**TASK DIRECTIONS**
Please return the data word for word and leave out any picture it contains.

(Before-and-after object listings)
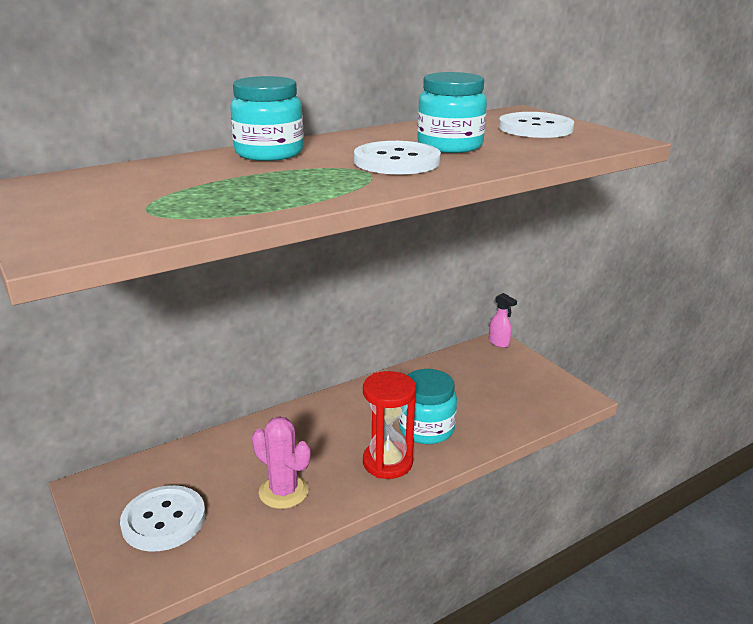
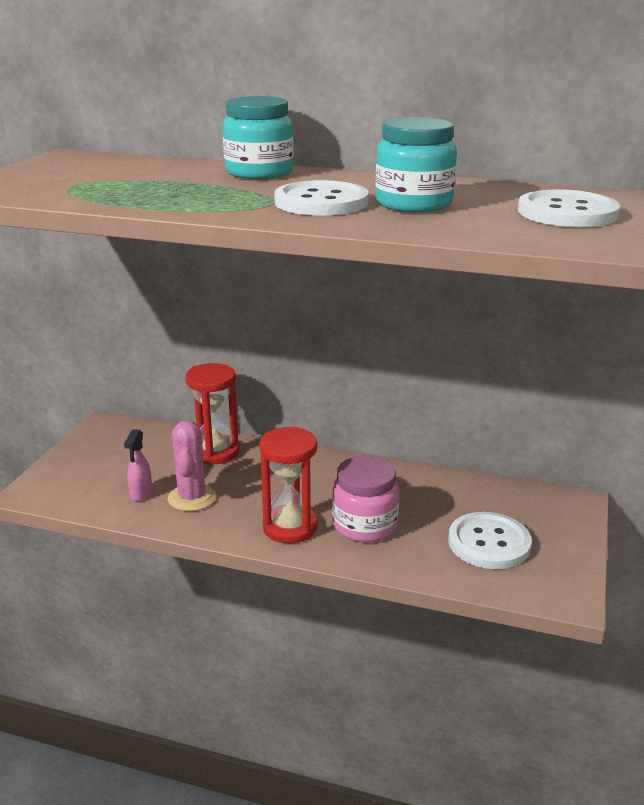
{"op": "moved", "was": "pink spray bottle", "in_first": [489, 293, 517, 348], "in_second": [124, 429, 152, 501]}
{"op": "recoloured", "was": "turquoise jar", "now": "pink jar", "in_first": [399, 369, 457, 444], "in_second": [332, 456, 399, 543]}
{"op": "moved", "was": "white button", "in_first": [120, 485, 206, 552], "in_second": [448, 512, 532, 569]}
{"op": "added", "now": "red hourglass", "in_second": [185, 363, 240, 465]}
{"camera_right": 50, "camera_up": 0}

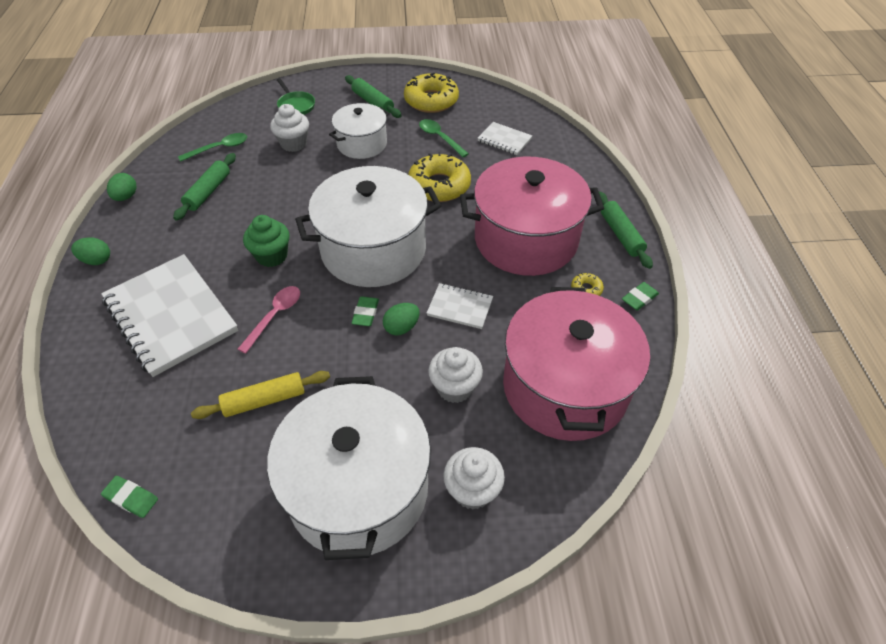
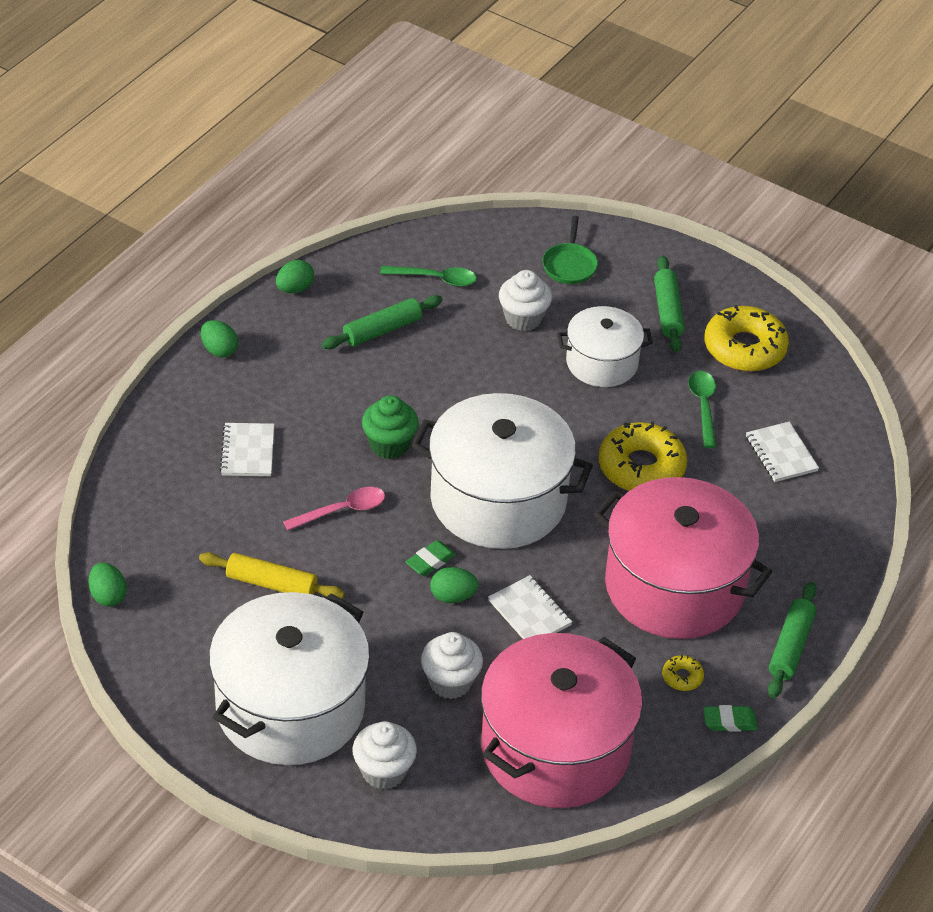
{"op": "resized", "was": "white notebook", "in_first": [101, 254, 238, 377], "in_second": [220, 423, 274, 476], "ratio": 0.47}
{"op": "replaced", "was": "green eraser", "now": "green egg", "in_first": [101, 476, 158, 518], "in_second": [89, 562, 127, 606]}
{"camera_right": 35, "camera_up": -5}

**FINISHED TASK**
{"op": "moved", "was": "pink spray bottle", "in_first": [489, 293, 517, 348], "in_second": [124, 429, 152, 501]}
{"op": "recoloured", "was": "turquoise jar", "now": "pink jar", "in_first": [399, 369, 457, 444], "in_second": [332, 456, 399, 543]}
{"op": "moved", "was": "white button", "in_first": [120, 485, 206, 552], "in_second": [448, 512, 532, 569]}
{"op": "added", "now": "red hourglass", "in_second": [185, 363, 240, 465]}
{"camera_right": 50, "camera_up": 0}

{"op": "resized", "was": "white notebook", "in_first": [101, 254, 238, 377], "in_second": [220, 423, 274, 476], "ratio": 0.47}
{"op": "replaced", "was": "green eraser", "now": "green egg", "in_first": [101, 476, 158, 518], "in_second": [89, 562, 127, 606]}
{"camera_right": 35, "camera_up": -5}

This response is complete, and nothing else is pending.